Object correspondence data
┌──
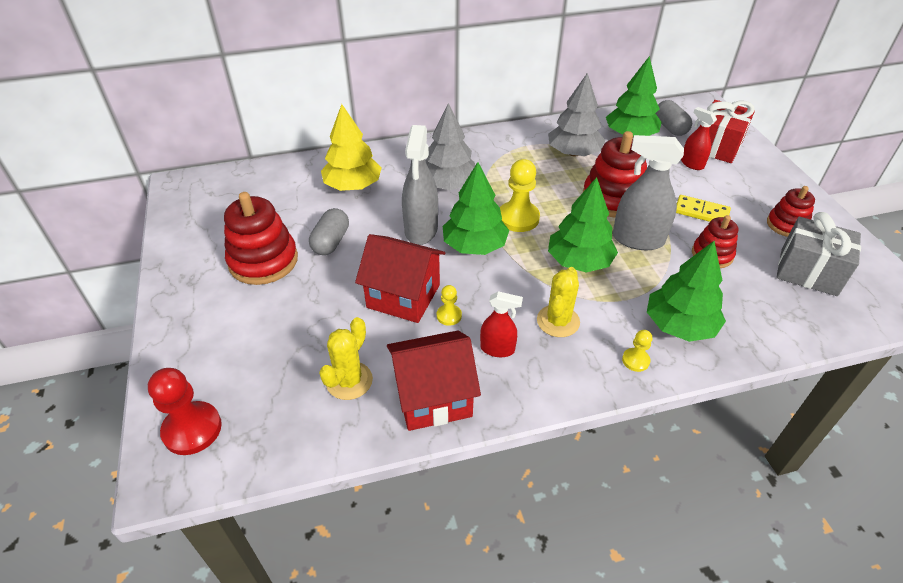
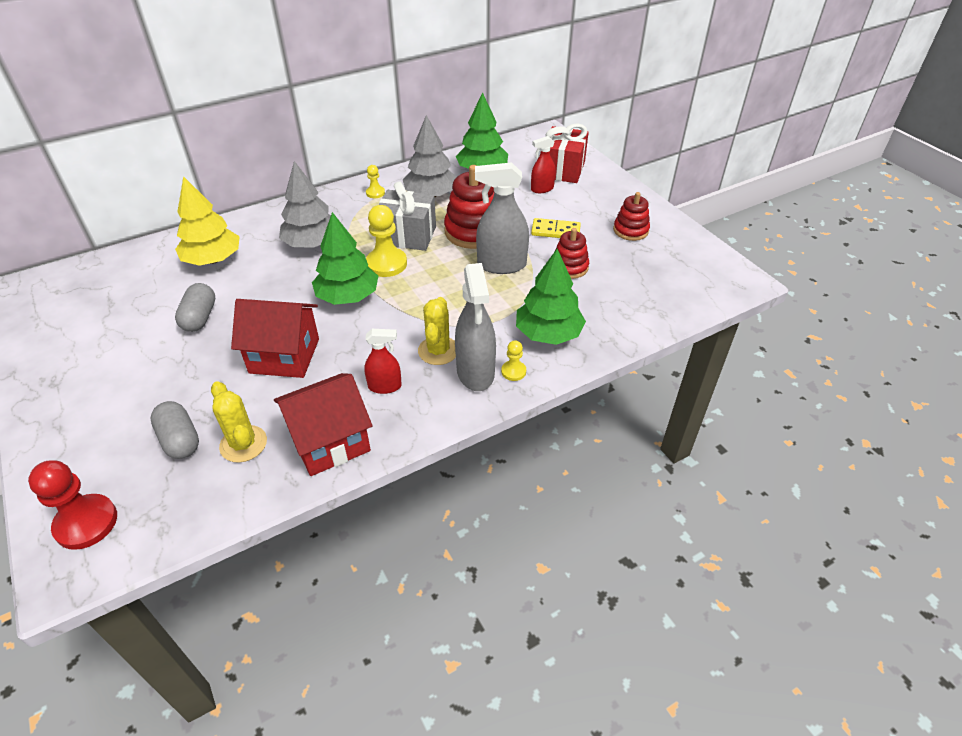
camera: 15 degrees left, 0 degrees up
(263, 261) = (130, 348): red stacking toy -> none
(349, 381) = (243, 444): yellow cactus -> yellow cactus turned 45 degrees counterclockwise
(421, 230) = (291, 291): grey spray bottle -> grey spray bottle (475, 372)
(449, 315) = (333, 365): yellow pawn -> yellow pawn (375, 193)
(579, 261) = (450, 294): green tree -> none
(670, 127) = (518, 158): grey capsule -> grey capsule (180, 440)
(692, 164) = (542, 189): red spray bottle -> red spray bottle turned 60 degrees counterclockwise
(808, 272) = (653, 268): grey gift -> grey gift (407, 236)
└──
◆ Required action ◆
Which lines of the data above contain the string "degrees"? Copy each of them.

◆ Solution to this exercise ◆
camera: 15 degrees left, 0 degrees up
(349, 381) = (243, 444): yellow cactus -> yellow cactus turned 45 degrees counterclockwise
(692, 164) = (542, 189): red spray bottle -> red spray bottle turned 60 degrees counterclockwise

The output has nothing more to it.